** Stored rows **
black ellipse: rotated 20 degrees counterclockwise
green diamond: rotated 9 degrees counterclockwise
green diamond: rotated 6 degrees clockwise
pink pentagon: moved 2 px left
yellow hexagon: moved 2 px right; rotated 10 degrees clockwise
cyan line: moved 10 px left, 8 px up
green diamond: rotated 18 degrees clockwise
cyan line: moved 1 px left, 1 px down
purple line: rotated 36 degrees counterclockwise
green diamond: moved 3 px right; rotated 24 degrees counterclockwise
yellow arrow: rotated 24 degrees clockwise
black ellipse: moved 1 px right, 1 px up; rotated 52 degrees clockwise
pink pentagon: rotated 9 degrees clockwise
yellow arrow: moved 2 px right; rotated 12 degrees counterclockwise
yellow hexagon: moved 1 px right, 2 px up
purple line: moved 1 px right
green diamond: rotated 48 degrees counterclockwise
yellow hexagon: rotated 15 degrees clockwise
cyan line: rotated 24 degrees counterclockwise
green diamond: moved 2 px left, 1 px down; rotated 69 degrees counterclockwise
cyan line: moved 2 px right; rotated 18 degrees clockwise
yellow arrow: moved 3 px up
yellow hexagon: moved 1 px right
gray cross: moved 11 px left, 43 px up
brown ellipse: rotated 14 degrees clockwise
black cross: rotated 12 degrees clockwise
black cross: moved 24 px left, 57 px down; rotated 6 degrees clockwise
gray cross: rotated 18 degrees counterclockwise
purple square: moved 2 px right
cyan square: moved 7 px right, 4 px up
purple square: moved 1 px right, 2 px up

==

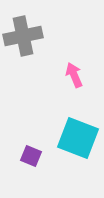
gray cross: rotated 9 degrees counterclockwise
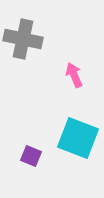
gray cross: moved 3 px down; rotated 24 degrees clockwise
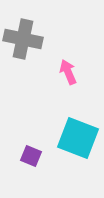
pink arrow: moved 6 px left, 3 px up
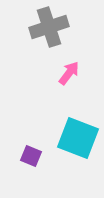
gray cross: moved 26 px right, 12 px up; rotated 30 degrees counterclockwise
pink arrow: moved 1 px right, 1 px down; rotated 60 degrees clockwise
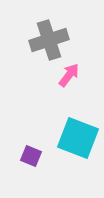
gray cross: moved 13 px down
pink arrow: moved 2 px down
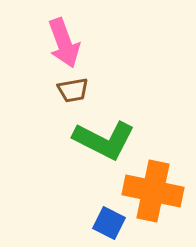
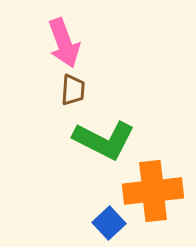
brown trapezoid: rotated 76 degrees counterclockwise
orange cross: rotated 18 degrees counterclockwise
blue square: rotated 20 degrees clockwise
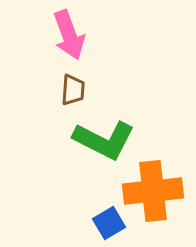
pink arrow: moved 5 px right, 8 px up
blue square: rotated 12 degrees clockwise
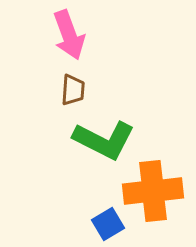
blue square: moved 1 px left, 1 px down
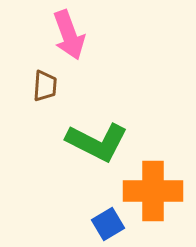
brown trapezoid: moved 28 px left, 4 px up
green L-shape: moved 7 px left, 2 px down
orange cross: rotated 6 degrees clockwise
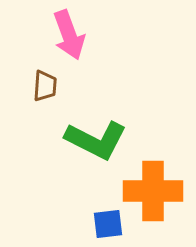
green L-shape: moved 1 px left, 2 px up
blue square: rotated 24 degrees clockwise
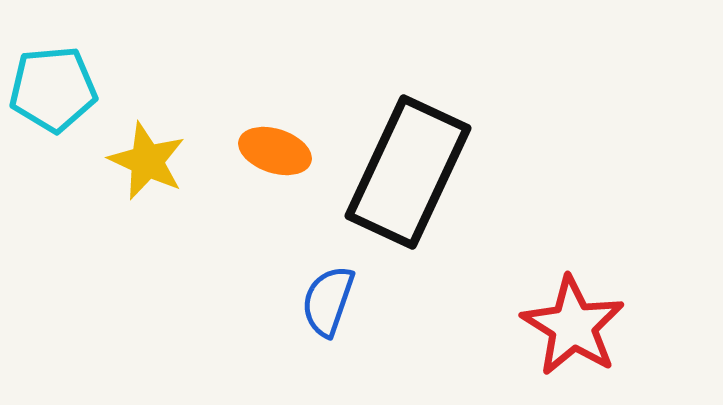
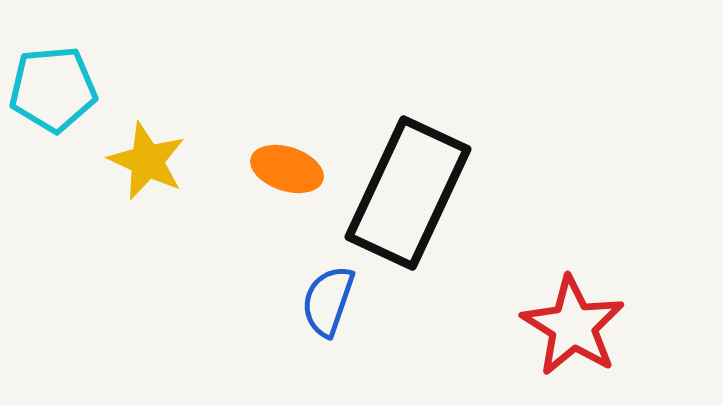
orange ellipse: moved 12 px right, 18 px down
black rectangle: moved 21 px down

** Task **
Pull out each line of the data above that contains the word "down", listing those lines in the order they appear.

** Reply to the task **
cyan line: moved 1 px left, 1 px down
green diamond: moved 2 px left, 1 px down; rotated 69 degrees counterclockwise
black cross: moved 24 px left, 57 px down; rotated 6 degrees clockwise
gray cross: moved 3 px down; rotated 24 degrees clockwise
pink arrow: moved 1 px right, 1 px down; rotated 60 degrees clockwise
gray cross: moved 13 px down
pink arrow: moved 2 px down
blue square: moved 1 px left, 1 px down
green L-shape: moved 7 px left, 2 px down
orange ellipse: moved 12 px right, 18 px down
black rectangle: moved 21 px down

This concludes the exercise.